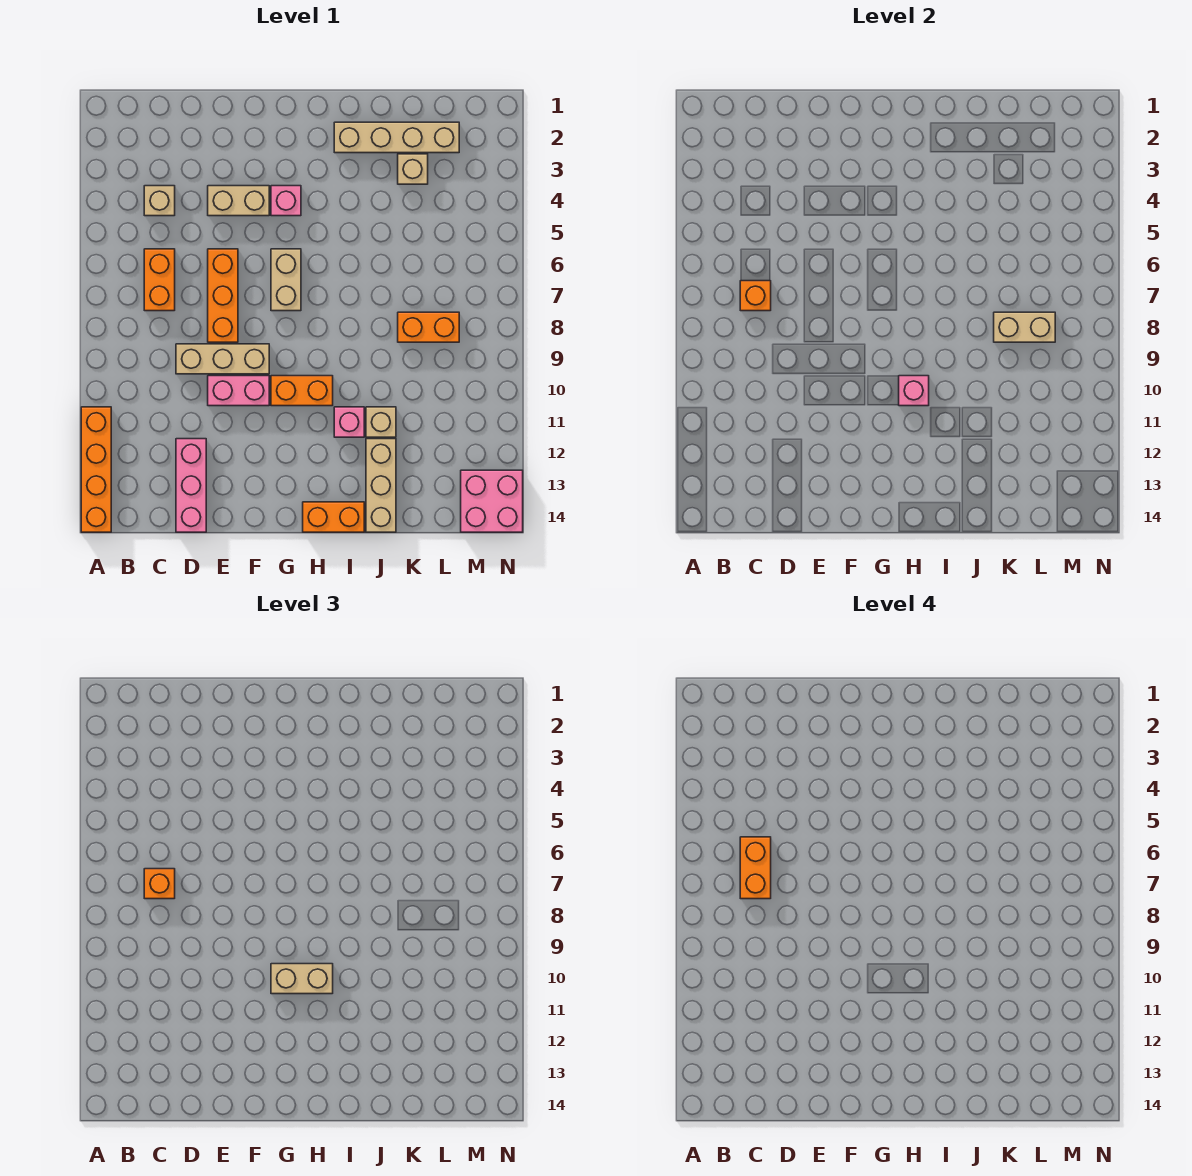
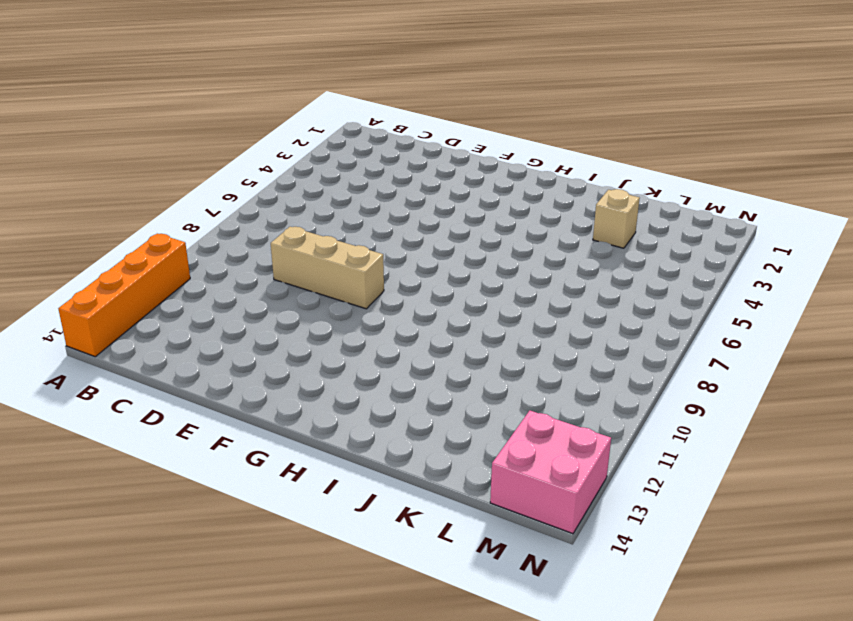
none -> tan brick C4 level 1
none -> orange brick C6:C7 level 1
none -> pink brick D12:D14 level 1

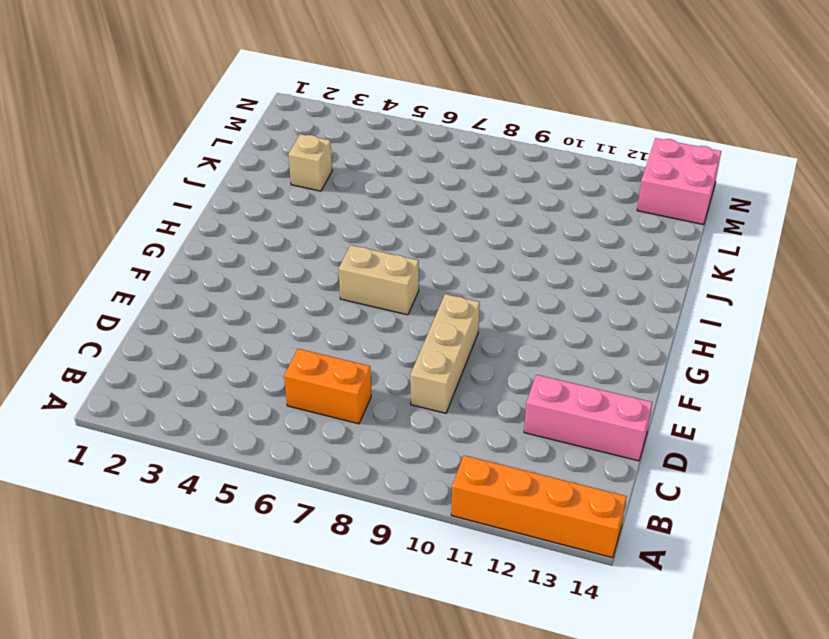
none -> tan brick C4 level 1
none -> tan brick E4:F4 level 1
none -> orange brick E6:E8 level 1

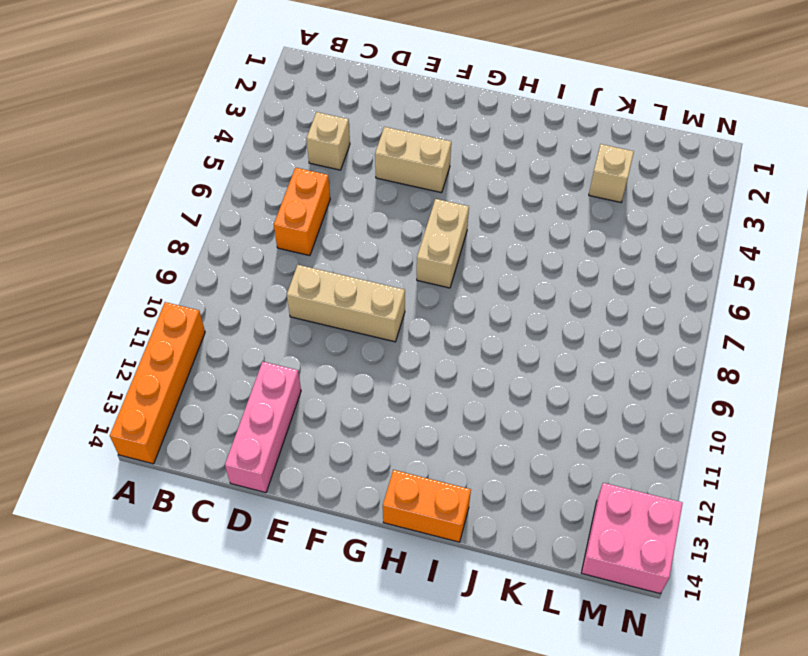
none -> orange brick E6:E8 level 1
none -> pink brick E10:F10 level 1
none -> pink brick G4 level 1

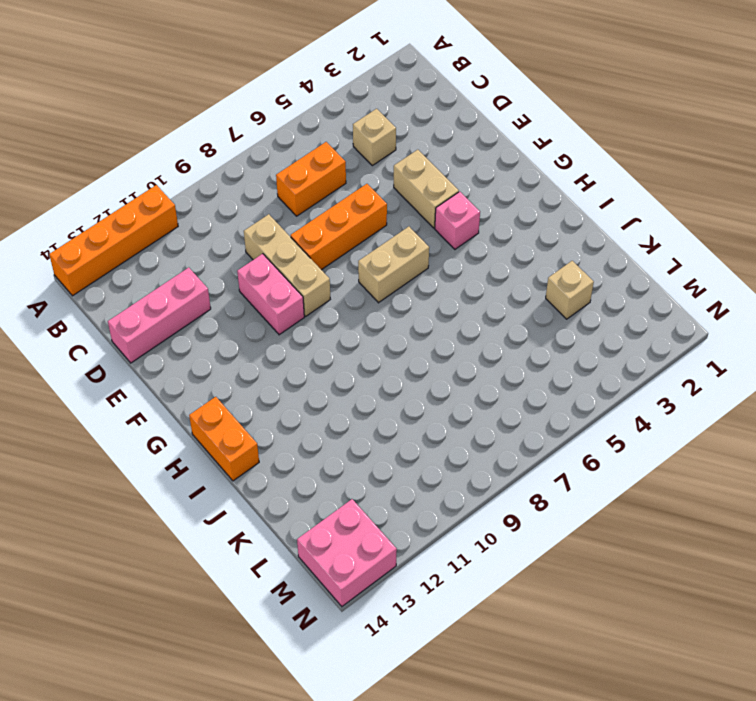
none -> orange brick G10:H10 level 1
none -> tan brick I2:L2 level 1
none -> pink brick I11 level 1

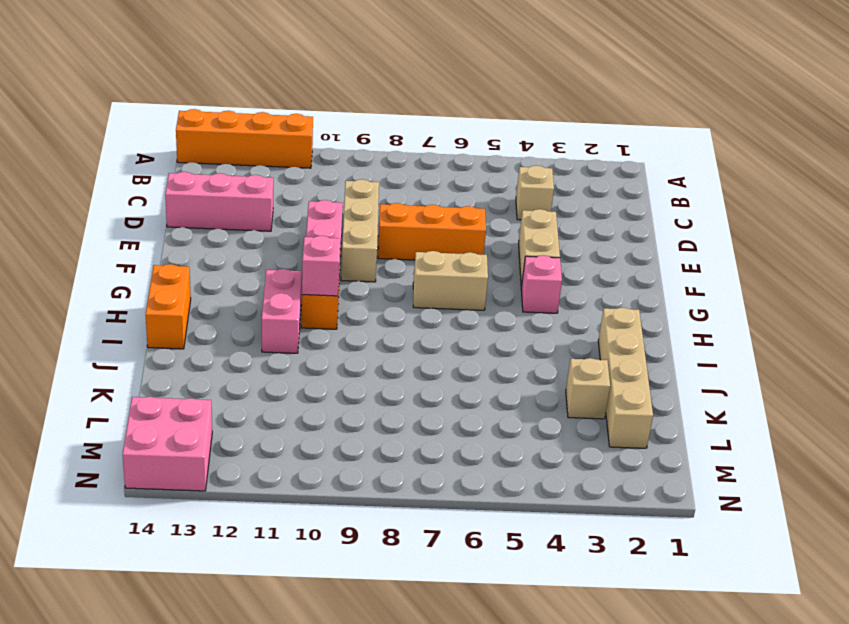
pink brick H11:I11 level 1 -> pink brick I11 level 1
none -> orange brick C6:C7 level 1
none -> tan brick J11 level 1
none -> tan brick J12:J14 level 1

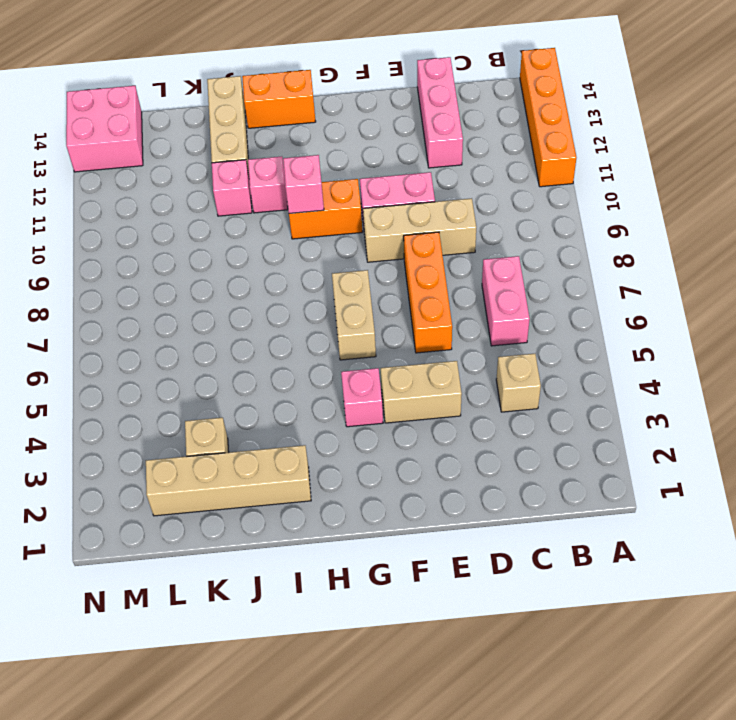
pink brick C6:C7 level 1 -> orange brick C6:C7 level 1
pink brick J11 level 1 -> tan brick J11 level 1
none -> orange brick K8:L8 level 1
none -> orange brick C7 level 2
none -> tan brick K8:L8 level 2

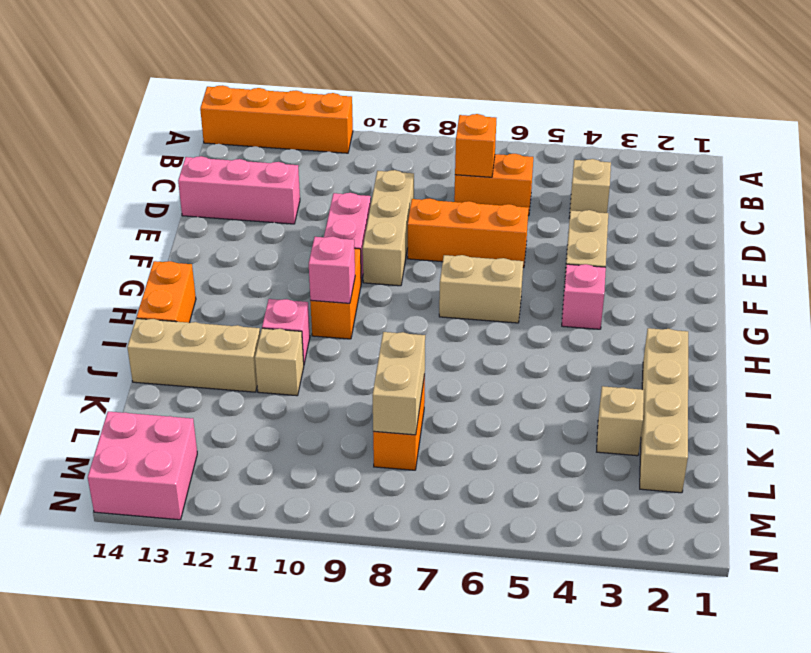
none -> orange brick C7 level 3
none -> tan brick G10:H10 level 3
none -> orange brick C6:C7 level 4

====

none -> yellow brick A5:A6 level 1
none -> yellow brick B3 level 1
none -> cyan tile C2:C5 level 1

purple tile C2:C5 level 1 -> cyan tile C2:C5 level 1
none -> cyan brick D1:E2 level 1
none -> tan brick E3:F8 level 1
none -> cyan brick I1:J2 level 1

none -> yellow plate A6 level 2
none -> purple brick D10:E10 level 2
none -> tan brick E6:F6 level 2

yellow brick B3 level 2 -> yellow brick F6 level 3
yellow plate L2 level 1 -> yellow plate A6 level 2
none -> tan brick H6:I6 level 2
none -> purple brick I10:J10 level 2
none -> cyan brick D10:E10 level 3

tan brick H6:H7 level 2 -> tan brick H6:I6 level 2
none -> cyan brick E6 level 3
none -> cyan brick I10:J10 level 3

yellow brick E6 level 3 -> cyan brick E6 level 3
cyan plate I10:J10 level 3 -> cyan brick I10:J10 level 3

====

For this exercise, please output exactly the lines above starting at the line with "none -> yellow plate A6 level 2" and ending at the line with "cyan plate I10:J10", ends included.

EXPECTED ANSWER
none -> yellow plate A6 level 2
none -> purple brick D10:E10 level 2
none -> tan brick E6:F6 level 2

yellow brick B3 level 2 -> yellow brick F6 level 3
yellow plate L2 level 1 -> yellow plate A6 level 2
none -> tan brick H6:I6 level 2
none -> purple brick I10:J10 level 2
none -> cyan brick D10:E10 level 3

tan brick H6:H7 level 2 -> tan brick H6:I6 level 2
none -> cyan brick E6 level 3
none -> cyan brick I10:J10 level 3

yellow brick E6 level 3 -> cyan brick E6 level 3
cyan plate I10:J10 level 3 -> cyan brick I10:J10 level 3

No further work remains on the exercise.